Exercise objective: What you return must be the lines of the data that hold the word "turquoise".

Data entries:
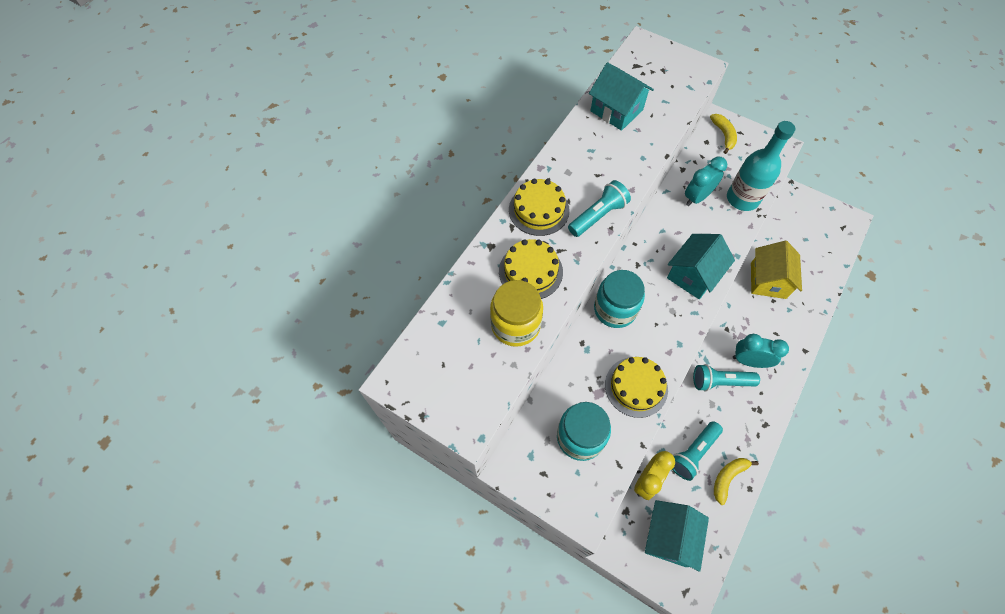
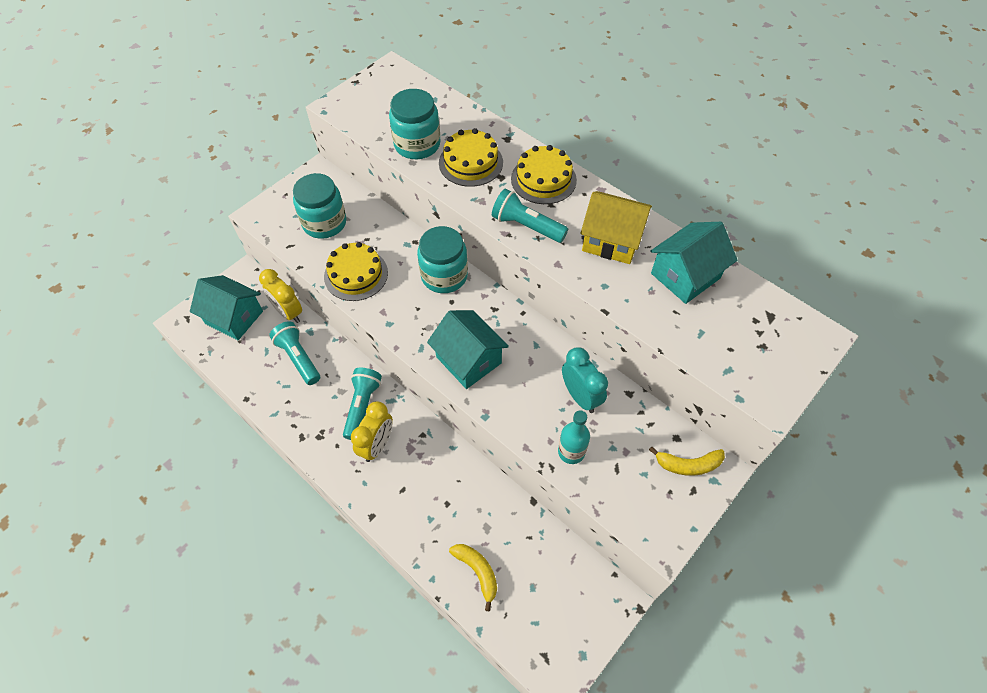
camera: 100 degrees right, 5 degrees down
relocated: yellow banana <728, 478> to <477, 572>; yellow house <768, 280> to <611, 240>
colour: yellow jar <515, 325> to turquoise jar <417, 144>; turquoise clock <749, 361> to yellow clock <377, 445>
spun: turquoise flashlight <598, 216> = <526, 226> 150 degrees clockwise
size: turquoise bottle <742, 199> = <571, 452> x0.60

Solved exercise:
colour: yellow jar <515, 325> to turquoise jar <417, 144>; turquoise clock <749, 361> to yellow clock <377, 445>
spun: turquoise flashlight <598, 216> = <526, 226> 150 degrees clockwise
size: turquoise bottle <742, 199> = <571, 452> x0.60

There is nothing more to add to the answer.